Aim of the exercise:
Pull out of the data below the stretch of lines bounded by the one containing "white plane [406,240,487,307]" and the one containing "none -> white domino [274,346,339,402]", both bounds included, unchanged.

Given records:

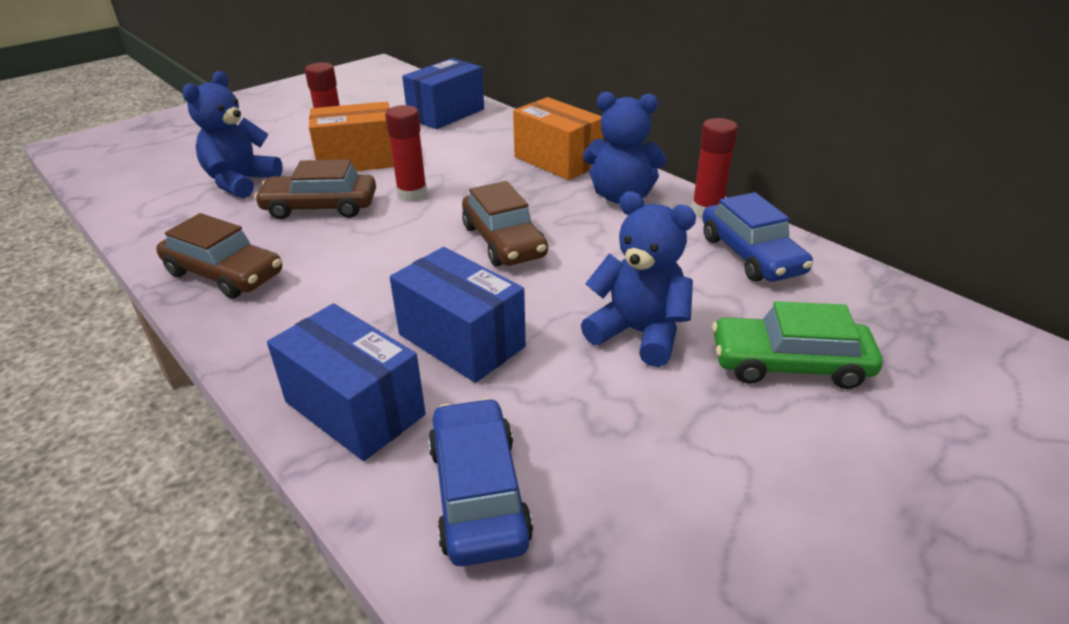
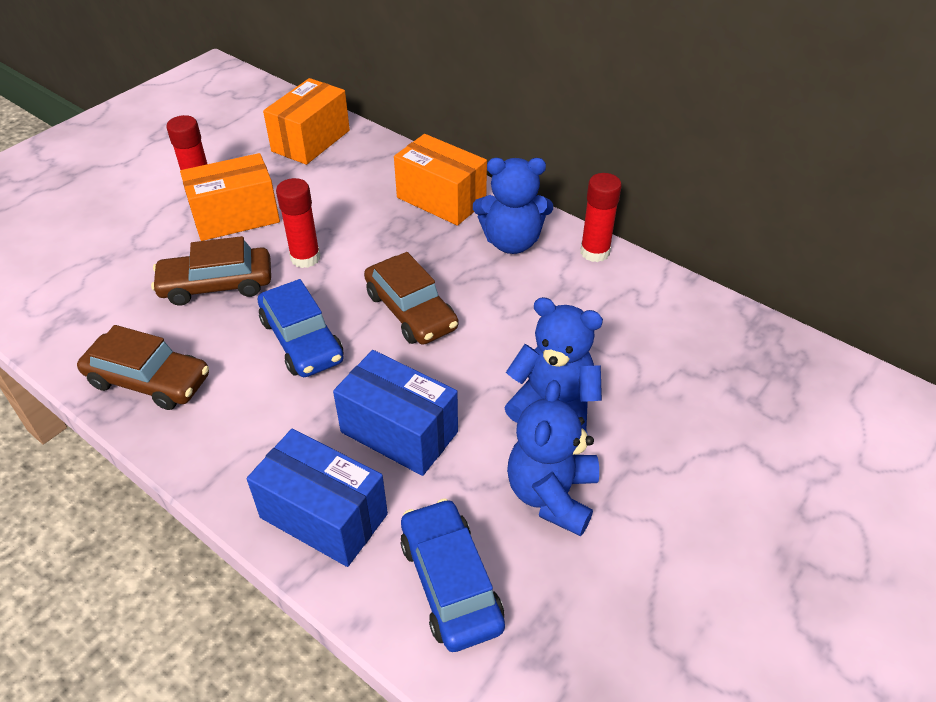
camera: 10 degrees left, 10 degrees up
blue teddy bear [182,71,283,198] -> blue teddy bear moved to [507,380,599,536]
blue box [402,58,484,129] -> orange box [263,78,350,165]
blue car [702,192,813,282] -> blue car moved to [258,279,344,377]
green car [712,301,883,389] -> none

...

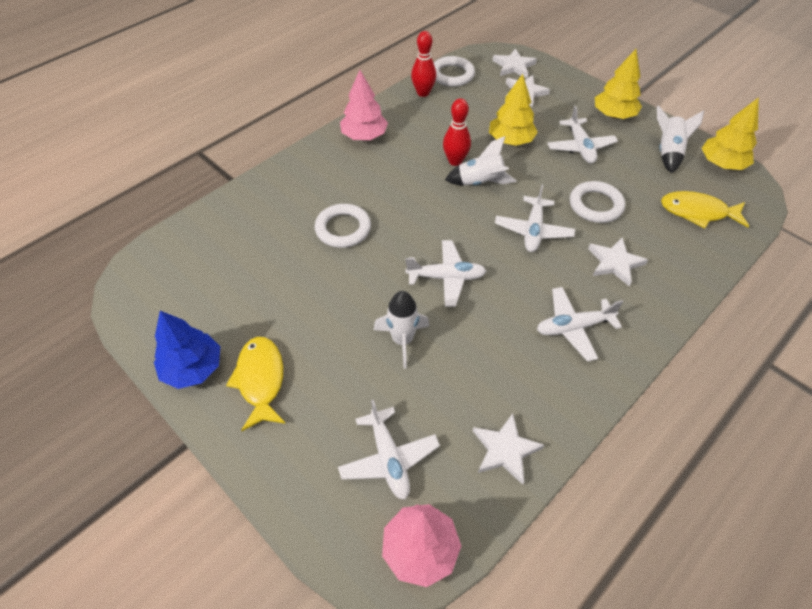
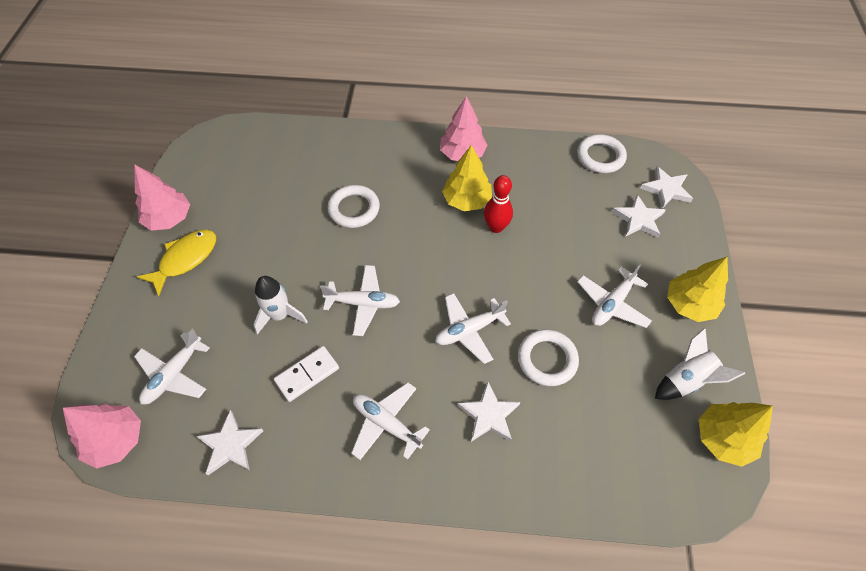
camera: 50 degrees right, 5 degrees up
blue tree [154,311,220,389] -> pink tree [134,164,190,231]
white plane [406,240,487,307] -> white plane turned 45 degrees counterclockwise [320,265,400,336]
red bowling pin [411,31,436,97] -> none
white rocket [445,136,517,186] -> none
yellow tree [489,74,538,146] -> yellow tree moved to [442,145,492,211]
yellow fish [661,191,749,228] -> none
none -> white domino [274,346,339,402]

==

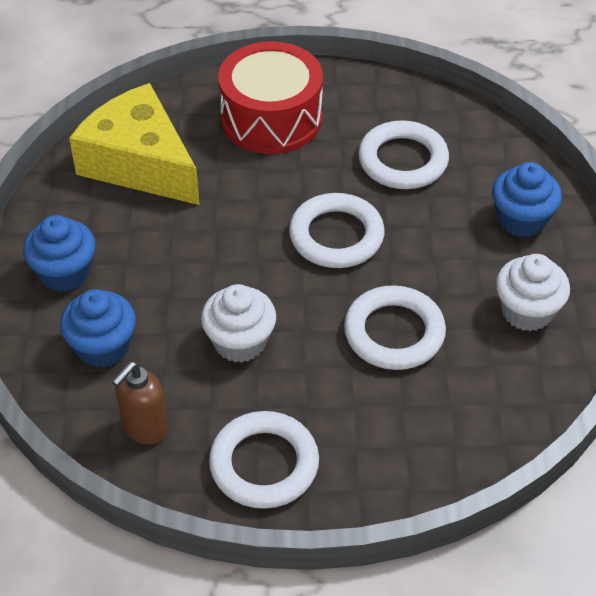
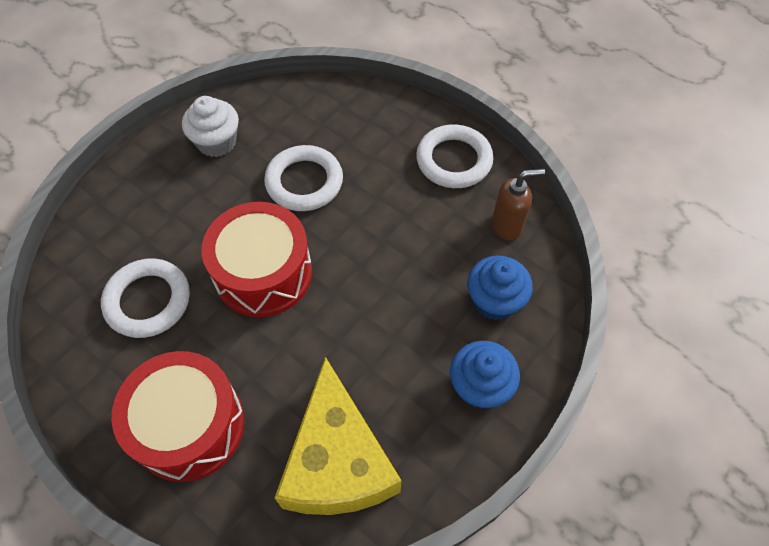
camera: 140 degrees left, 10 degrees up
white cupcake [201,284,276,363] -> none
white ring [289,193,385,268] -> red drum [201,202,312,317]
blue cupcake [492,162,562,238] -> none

Answer to this problem:
white plane [406,240,487,307] -> white plane turned 45 degrees counterclockwise [320,265,400,336]
red bowling pin [411,31,436,97] -> none
white rocket [445,136,517,186] -> none
yellow tree [489,74,538,146] -> yellow tree moved to [442,145,492,211]
yellow fish [661,191,749,228] -> none
none -> white domino [274,346,339,402]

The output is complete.